SUPPLIED RECORDS: Begin

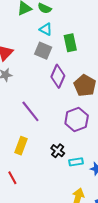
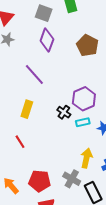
purple diamond: (58, 76) -> (47, 40), moved
purple hexagon: (77, 120) -> (84, 99), moved

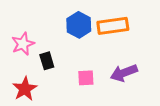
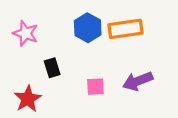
pink star: (23, 44) -> (26, 33), moved, turned -30

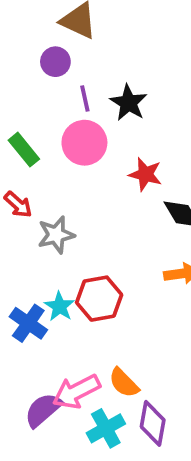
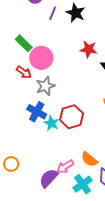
purple line: (85, 99) -> (53, 13), turned 40
pink circle: (84, 143) -> (41, 58), moved
blue cross: (28, 323) -> (37, 112), moved
pink arrow: (76, 392) -> (65, 167), size x0.7

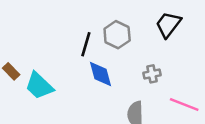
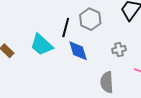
cyan trapezoid: (39, 86) -> (42, 45), moved

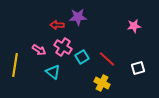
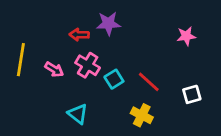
yellow line: (15, 65) -> (21, 60), moved
cyan triangle: (53, 72) -> (78, 114), moved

SUPPLIED RECORDS: End

WHAT YOU NEED TO DO:
Return the records above exactly, without the pictures.

PROBLEM SOLUTION:
purple diamond: (58, 76) -> (47, 40), moved
purple hexagon: (77, 120) -> (84, 99), moved

pink star: (23, 44) -> (26, 33), moved, turned -30

purple line: (85, 99) -> (53, 13), turned 40
pink circle: (84, 143) -> (41, 58), moved
blue cross: (28, 323) -> (37, 112), moved
pink arrow: (76, 392) -> (65, 167), size x0.7

cyan trapezoid: (39, 86) -> (42, 45), moved

yellow line: (15, 65) -> (21, 60), moved
cyan triangle: (53, 72) -> (78, 114), moved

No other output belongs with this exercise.